_ACTION ITEM:_ Would you please output the lines from the one holding "nothing => RussetPhone <417, 469>" to the end of the entries, exactly and with no others?

Coordinate-based object records
■ ■ ■ ■
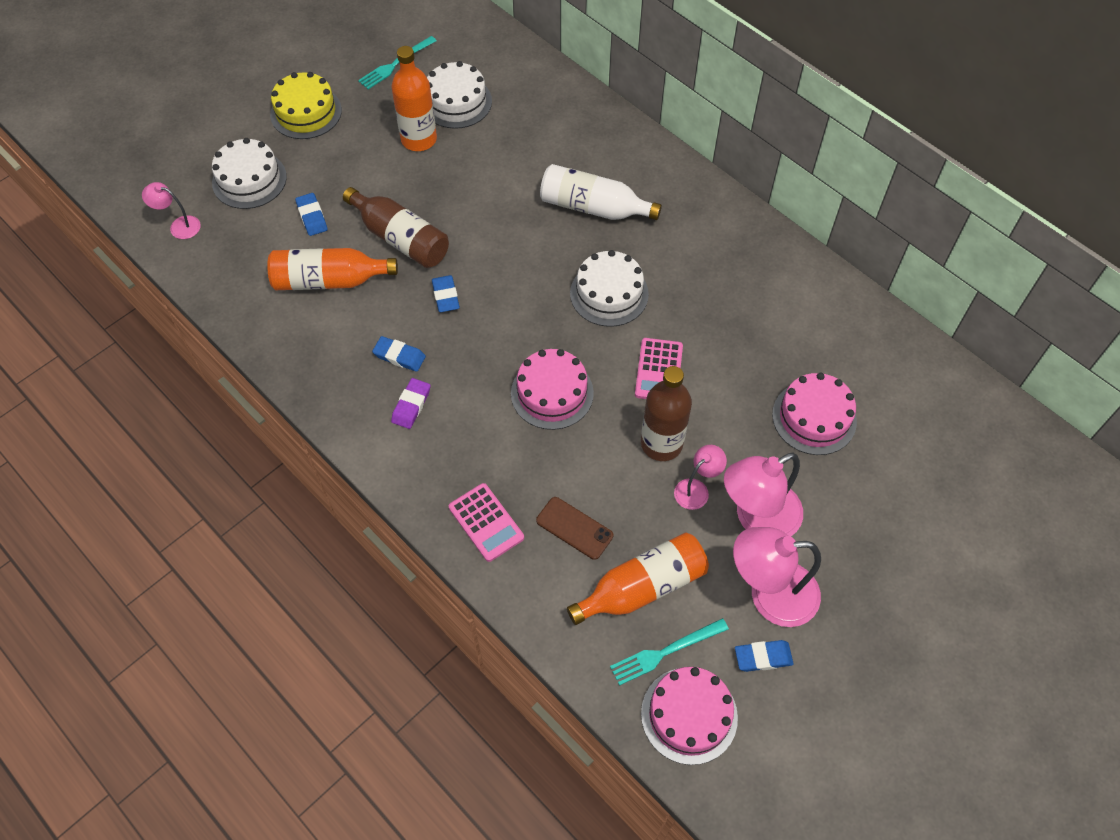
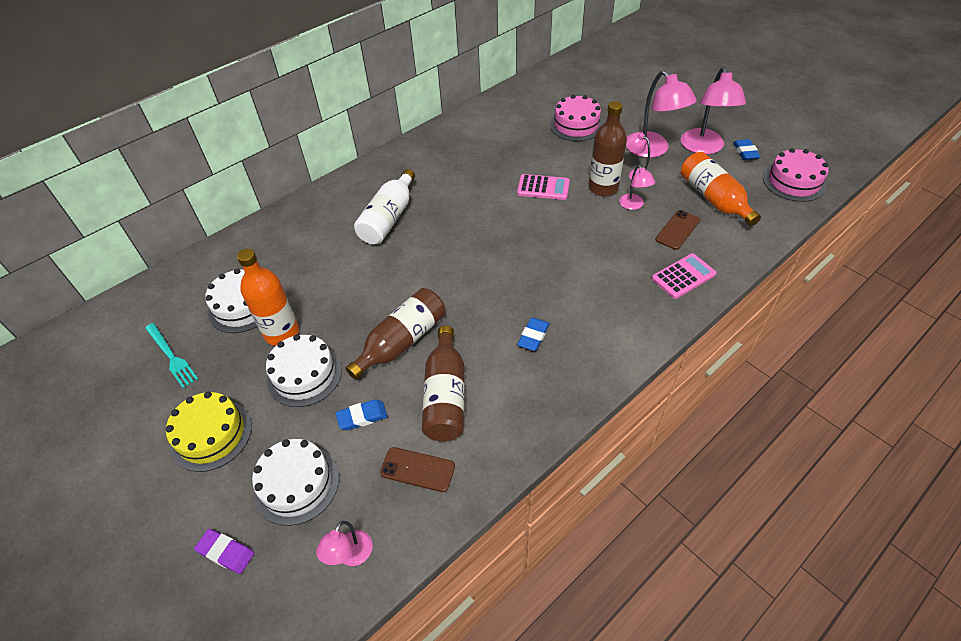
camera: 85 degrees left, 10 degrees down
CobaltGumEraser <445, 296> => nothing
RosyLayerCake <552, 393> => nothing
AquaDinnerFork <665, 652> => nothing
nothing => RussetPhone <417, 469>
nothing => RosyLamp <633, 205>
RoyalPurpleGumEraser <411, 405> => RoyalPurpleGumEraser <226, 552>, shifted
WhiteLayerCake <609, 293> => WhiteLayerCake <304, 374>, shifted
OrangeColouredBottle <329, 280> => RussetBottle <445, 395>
■ ■ ■ ■
_ANSWER BOX:_
nothing => RussetPhone <417, 469>
nothing => RosyLamp <633, 205>
RoyalPurpleGumEraser <411, 405> => RoyalPurpleGumEraser <226, 552>, shifted
WhiteLayerCake <609, 293> => WhiteLayerCake <304, 374>, shifted
OrangeColouredBottle <329, 280> => RussetBottle <445, 395>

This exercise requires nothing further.